[EXERCISE INPUTS]
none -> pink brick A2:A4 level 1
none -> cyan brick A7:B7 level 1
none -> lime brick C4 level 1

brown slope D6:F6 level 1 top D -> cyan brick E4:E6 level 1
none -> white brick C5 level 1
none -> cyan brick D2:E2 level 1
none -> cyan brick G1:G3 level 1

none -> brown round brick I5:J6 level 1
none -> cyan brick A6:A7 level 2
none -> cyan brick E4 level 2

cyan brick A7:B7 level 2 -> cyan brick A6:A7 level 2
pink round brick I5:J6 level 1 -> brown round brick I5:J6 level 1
[/EXERCISE INPUTS]
[EXERCISE INPUTS]
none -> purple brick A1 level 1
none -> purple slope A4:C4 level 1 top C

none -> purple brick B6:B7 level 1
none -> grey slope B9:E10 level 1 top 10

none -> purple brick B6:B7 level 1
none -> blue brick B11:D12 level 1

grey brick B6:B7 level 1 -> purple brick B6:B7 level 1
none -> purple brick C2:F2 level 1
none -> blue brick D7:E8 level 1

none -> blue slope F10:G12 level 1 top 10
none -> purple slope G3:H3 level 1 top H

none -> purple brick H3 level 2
[/EXERCISE INPUTS]
__ASSIGNED TASK__. Retype the records above, but only those lines that fall between the line containing "brown slope D6:F6" and the line containing "pink round brick", with both of those lines included, exactly as written.

__TASK RESPONSE__.
brown slope D6:F6 level 1 top D -> cyan brick E4:E6 level 1
none -> white brick C5 level 1
none -> cyan brick D2:E2 level 1
none -> cyan brick G1:G3 level 1

none -> brown round brick I5:J6 level 1
none -> cyan brick A6:A7 level 2
none -> cyan brick E4 level 2

cyan brick A7:B7 level 2 -> cyan brick A6:A7 level 2
pink round brick I5:J6 level 1 -> brown round brick I5:J6 level 1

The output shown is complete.